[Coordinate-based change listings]
···

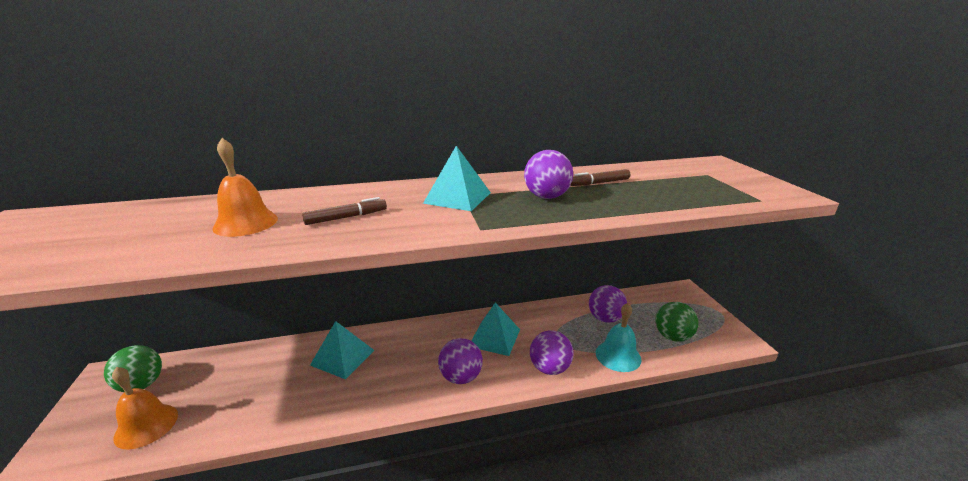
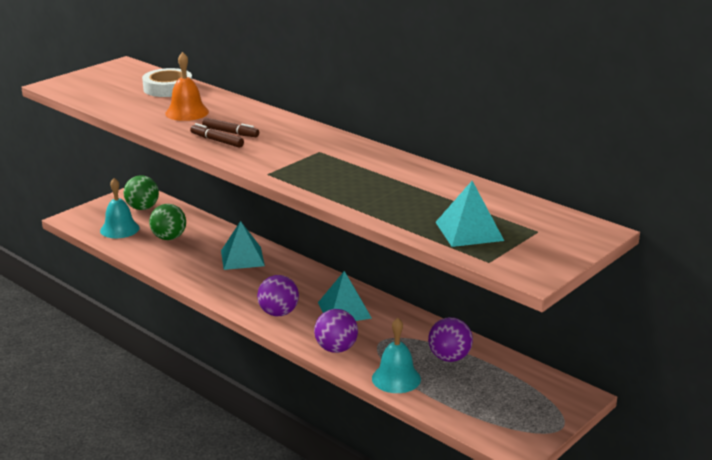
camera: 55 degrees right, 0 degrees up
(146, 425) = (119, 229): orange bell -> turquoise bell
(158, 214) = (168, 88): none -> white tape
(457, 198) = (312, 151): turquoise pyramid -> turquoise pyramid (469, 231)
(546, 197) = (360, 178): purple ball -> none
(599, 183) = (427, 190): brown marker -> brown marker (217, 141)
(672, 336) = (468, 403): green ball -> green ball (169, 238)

···

* _WORK ITEM_: Could you copy out every record exactly, minus the pictures?

* _YOUR SOLUTION_:
camera: 55 degrees right, 0 degrees up
(146, 425) = (119, 229): orange bell -> turquoise bell
(158, 214) = (168, 88): none -> white tape
(457, 198) = (312, 151): turquoise pyramid -> turquoise pyramid (469, 231)
(546, 197) = (360, 178): purple ball -> none
(599, 183) = (427, 190): brown marker -> brown marker (217, 141)
(672, 336) = (468, 403): green ball -> green ball (169, 238)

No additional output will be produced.